Please gather every line in the data below that contains the string "grace" and copy each of those lines out.

------------------------------------

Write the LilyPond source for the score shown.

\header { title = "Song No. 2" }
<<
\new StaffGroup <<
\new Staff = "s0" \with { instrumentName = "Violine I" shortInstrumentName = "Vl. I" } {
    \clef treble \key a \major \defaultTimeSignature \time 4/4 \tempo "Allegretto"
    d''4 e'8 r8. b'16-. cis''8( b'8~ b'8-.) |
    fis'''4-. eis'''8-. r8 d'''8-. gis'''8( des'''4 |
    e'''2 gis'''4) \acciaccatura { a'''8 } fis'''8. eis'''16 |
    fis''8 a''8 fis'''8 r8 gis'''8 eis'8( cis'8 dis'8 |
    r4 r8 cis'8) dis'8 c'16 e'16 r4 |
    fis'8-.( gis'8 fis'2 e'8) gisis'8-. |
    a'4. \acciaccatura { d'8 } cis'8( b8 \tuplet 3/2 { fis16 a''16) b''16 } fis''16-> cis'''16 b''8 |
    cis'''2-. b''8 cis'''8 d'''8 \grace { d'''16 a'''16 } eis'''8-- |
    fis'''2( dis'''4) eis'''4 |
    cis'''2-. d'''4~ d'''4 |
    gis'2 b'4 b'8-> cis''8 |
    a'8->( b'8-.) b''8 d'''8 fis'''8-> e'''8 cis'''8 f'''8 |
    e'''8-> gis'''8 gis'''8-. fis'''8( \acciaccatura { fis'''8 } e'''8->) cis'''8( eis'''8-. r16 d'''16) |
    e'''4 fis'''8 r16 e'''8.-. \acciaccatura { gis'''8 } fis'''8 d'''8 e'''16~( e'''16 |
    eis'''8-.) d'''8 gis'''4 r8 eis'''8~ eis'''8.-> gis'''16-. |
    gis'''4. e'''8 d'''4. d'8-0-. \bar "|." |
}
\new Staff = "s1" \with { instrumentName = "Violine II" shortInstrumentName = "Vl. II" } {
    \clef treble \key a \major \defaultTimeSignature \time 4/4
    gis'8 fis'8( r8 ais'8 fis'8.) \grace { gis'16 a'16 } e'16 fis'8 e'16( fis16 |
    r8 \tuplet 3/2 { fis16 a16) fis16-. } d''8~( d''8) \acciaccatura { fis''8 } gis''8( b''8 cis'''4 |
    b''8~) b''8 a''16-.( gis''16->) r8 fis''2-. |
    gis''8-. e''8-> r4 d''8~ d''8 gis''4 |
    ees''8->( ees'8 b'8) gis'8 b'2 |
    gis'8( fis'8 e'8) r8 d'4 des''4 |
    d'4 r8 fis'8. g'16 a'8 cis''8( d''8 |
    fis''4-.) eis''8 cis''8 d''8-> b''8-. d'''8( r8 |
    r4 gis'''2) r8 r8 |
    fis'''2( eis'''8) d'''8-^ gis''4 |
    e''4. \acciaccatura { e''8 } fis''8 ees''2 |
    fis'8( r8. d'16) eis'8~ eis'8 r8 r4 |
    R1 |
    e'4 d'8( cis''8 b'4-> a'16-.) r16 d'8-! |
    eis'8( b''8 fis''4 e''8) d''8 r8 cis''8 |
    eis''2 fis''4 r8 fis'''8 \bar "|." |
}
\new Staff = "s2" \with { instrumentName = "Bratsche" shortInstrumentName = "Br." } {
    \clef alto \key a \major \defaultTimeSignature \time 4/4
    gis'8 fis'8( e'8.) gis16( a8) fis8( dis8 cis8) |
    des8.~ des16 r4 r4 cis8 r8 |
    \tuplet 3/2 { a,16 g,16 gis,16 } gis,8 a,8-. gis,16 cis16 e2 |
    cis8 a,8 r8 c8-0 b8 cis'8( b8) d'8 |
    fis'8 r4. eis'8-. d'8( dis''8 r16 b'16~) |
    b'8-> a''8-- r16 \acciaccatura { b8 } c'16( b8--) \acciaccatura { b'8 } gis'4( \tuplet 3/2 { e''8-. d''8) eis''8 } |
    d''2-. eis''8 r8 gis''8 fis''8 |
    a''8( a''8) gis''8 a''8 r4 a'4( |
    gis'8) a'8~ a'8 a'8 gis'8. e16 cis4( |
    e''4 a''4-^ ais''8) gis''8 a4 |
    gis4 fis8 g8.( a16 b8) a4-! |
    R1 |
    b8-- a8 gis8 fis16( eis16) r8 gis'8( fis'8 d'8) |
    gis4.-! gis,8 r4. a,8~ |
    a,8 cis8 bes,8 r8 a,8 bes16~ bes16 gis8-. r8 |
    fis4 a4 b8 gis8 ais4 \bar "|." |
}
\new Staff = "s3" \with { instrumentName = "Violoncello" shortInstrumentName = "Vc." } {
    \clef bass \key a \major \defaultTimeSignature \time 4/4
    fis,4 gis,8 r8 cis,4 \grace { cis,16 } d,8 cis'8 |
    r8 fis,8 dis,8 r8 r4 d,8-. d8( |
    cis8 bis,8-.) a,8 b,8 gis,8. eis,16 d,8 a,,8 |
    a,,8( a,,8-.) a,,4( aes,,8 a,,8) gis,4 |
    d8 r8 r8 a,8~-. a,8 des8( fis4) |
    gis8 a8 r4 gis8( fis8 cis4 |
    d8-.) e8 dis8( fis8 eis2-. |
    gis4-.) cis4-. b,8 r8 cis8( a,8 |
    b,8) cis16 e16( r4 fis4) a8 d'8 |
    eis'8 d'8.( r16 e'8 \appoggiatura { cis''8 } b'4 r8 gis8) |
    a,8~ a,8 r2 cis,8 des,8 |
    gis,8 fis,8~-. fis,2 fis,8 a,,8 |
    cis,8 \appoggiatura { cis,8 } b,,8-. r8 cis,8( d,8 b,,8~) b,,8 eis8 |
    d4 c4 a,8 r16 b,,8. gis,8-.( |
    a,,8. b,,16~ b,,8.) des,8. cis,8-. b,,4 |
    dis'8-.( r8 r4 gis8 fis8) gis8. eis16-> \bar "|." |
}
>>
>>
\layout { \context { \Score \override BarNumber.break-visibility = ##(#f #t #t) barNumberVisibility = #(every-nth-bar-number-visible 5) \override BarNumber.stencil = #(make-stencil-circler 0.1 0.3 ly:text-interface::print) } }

------------------------------------

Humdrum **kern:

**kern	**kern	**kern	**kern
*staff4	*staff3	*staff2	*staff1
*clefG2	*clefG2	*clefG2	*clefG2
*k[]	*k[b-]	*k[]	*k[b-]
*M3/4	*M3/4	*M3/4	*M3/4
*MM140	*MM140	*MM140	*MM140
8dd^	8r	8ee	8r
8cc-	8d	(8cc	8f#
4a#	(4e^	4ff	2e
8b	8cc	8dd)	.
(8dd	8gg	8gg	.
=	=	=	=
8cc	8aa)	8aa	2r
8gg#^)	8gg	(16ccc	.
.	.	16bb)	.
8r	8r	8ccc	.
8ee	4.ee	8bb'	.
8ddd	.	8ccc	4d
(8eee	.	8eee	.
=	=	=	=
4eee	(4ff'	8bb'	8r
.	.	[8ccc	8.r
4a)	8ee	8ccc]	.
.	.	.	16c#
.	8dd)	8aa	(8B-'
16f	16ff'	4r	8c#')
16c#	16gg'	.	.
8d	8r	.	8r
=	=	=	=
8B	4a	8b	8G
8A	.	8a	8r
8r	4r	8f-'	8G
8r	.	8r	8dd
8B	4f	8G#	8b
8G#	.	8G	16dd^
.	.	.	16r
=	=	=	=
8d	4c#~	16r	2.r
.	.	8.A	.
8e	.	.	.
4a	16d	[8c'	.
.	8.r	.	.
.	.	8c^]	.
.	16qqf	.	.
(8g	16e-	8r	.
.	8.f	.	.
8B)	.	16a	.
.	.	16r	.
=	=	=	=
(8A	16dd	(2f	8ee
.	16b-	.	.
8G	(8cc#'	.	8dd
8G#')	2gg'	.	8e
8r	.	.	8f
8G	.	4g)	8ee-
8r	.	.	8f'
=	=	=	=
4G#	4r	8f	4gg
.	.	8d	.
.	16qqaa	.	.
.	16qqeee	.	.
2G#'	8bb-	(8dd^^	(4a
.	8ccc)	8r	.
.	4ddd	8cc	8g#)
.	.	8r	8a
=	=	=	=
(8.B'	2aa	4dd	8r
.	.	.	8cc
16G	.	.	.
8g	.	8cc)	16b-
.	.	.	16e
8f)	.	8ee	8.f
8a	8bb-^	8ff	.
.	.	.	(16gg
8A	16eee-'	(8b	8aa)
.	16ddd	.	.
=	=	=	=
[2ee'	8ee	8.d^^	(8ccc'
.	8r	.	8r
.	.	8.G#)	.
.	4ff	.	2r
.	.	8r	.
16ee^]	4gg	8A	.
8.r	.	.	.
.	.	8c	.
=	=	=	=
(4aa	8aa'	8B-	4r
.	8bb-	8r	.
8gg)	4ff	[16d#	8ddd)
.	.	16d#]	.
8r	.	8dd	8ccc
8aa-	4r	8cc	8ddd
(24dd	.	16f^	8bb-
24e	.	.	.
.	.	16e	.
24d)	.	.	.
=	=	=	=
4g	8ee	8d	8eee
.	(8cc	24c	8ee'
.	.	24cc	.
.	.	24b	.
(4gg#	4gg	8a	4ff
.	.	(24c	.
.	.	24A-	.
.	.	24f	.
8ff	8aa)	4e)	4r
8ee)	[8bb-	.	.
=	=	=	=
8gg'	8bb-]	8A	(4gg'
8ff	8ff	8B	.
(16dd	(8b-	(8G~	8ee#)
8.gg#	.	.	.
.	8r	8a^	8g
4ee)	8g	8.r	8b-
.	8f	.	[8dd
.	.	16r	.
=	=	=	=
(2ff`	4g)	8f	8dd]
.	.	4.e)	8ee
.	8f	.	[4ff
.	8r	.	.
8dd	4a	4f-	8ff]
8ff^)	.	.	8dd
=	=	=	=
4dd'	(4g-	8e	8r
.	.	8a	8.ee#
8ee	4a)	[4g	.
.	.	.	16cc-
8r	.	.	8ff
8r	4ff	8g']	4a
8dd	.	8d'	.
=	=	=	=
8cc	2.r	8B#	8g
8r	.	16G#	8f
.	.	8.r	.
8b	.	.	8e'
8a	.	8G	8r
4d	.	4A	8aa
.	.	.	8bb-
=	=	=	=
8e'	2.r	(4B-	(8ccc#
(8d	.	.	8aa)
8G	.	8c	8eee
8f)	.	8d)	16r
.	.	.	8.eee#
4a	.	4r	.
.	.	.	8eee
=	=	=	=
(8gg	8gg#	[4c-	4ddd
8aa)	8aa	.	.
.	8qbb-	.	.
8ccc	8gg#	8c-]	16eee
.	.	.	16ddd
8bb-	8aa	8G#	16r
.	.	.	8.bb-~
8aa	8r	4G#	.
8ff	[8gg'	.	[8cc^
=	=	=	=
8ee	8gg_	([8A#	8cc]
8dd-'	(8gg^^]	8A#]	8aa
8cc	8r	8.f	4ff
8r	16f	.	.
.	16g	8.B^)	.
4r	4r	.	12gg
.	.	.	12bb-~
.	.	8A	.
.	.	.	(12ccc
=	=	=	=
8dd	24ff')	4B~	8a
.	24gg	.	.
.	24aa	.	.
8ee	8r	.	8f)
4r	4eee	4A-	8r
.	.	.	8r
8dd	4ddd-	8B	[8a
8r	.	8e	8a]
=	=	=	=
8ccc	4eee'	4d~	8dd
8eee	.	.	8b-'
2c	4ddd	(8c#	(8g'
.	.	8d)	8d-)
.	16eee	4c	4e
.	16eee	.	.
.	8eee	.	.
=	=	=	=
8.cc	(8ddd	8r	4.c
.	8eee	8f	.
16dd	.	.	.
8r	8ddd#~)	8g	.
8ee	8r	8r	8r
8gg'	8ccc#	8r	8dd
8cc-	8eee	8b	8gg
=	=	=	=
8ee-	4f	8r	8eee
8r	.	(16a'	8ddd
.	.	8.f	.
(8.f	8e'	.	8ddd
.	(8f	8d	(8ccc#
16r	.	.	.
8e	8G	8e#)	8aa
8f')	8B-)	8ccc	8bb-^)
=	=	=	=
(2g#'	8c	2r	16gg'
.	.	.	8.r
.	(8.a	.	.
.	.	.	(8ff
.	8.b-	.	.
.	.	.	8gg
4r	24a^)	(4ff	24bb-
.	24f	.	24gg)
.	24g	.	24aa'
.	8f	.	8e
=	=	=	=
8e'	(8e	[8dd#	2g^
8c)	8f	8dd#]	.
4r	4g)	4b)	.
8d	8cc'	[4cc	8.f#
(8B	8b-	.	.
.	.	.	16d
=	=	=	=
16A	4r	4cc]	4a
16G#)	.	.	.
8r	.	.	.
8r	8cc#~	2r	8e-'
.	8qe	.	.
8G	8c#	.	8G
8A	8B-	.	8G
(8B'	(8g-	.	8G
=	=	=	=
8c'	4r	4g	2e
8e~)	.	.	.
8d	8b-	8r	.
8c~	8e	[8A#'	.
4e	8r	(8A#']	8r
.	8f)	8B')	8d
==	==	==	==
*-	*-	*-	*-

------------------------------------

**RESULT FOR THIS EXERCISE:**
    cis'''2-. b''8 cis'''8 d'''8 \grace { d'''16 a'''16 } eis'''8-- |
    gis'8 fis'8( r8 ais'8 fis'8.) \grace { gis'16 a'16 } e'16 fis'8 e'16( fis16 |
    fis,4 gis,8 r8 cis,4 \grace { cis,16 } d,8 cis'8 |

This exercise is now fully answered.